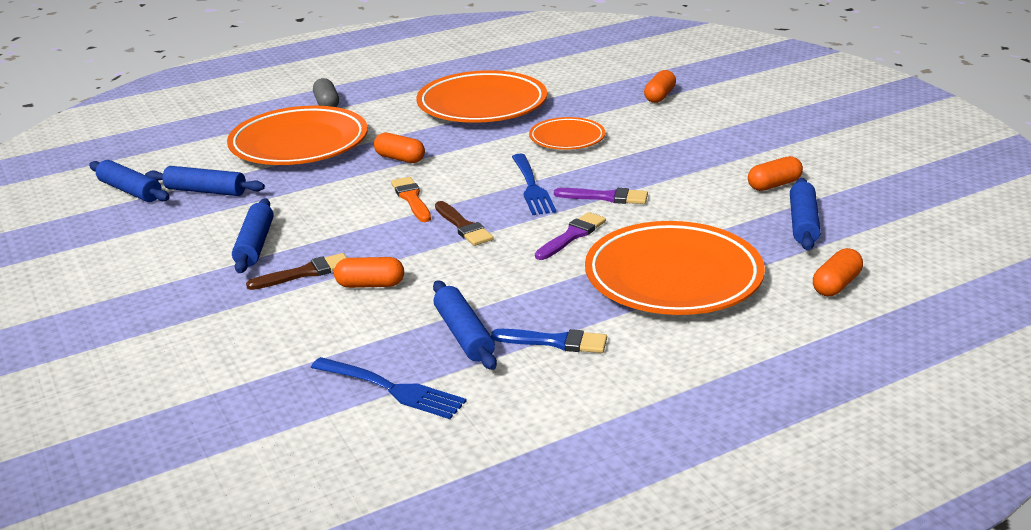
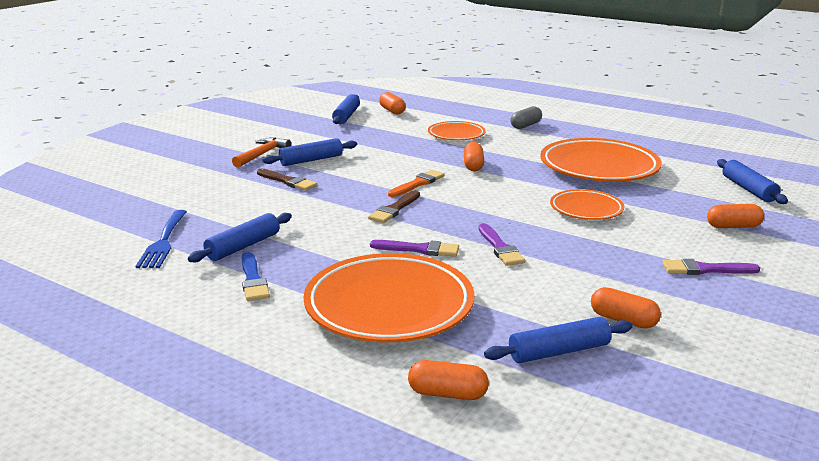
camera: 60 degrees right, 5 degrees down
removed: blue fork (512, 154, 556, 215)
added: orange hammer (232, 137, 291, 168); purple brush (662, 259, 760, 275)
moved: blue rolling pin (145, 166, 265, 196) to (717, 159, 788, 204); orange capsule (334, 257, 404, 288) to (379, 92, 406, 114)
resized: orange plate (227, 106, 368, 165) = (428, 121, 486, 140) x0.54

——————————

Search the records for the string "orange" and report each line that has it.

**SOLUTION TO THE EXERCISE**
added: orange hammer (232, 137, 291, 168); purple brush (662, 259, 760, 275)
moved: blue rolling pin (145, 166, 265, 196) to (717, 159, 788, 204); orange capsule (334, 257, 404, 288) to (379, 92, 406, 114)
resized: orange plate (227, 106, 368, 165) = (428, 121, 486, 140) x0.54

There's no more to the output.